-- DATA SHOWN follows --

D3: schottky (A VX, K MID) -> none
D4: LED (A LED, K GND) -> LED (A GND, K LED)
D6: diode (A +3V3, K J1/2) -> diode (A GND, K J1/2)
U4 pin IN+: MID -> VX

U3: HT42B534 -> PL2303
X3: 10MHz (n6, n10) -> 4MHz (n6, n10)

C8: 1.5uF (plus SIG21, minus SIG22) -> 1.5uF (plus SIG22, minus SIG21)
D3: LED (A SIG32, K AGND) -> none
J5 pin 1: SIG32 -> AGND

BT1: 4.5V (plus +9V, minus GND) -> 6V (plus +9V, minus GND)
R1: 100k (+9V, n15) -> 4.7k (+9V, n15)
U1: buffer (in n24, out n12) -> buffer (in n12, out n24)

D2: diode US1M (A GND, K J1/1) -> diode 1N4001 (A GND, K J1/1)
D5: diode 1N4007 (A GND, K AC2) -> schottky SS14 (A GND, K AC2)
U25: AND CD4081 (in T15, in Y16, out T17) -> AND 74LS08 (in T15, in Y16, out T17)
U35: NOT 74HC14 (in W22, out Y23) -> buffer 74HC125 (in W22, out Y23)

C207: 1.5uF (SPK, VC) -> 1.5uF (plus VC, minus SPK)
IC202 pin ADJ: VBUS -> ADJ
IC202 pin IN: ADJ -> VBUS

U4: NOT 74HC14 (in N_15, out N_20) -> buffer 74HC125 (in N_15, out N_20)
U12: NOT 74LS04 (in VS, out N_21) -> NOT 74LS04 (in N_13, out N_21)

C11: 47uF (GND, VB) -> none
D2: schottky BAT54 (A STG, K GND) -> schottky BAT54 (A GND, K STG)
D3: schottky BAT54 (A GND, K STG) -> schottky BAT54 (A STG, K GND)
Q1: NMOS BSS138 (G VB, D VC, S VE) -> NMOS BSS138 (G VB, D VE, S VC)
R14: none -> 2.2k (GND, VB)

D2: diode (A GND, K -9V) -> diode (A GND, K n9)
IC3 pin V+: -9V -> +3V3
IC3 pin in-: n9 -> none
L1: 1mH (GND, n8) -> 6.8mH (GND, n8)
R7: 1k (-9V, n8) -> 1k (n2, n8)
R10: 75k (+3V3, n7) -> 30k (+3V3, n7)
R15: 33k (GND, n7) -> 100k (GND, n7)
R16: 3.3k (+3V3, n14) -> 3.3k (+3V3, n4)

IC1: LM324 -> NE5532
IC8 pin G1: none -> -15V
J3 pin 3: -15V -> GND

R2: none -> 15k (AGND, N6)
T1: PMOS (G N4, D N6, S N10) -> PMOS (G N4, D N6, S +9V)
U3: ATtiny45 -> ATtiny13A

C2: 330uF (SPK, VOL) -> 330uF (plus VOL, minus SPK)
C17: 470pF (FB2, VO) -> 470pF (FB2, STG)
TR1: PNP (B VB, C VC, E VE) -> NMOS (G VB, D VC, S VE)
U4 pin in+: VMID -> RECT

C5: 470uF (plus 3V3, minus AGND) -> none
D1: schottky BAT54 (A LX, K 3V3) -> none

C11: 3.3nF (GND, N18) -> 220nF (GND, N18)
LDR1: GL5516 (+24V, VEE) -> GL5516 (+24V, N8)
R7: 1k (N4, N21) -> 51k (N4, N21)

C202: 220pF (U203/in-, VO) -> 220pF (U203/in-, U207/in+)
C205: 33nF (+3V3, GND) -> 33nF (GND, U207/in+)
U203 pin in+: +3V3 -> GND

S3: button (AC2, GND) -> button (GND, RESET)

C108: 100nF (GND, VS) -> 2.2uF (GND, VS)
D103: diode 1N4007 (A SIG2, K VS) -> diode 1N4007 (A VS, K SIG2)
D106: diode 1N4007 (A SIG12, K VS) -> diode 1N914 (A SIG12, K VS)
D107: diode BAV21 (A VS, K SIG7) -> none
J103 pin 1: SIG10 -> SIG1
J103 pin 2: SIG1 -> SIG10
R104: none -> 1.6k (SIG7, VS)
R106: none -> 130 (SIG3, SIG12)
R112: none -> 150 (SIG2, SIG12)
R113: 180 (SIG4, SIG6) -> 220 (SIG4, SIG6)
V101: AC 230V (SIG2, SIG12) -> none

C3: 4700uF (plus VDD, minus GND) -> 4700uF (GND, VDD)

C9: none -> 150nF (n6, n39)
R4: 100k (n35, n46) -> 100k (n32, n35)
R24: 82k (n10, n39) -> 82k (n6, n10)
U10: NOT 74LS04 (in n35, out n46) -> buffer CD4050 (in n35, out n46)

-- DATA SHOWN concluded --

- **EXERCISE BRIEF**:
Up to and including the line that holds "J5 pin 1: SIG32 -> AGND", reproduce the records above exactly from their first line, and give nothing else.

- **SOLUTION TO THIS TASK**:
D3: schottky (A VX, K MID) -> none
D4: LED (A LED, K GND) -> LED (A GND, K LED)
D6: diode (A +3V3, K J1/2) -> diode (A GND, K J1/2)
U4 pin IN+: MID -> VX

U3: HT42B534 -> PL2303
X3: 10MHz (n6, n10) -> 4MHz (n6, n10)

C8: 1.5uF (plus SIG21, minus SIG22) -> 1.5uF (plus SIG22, minus SIG21)
D3: LED (A SIG32, K AGND) -> none
J5 pin 1: SIG32 -> AGND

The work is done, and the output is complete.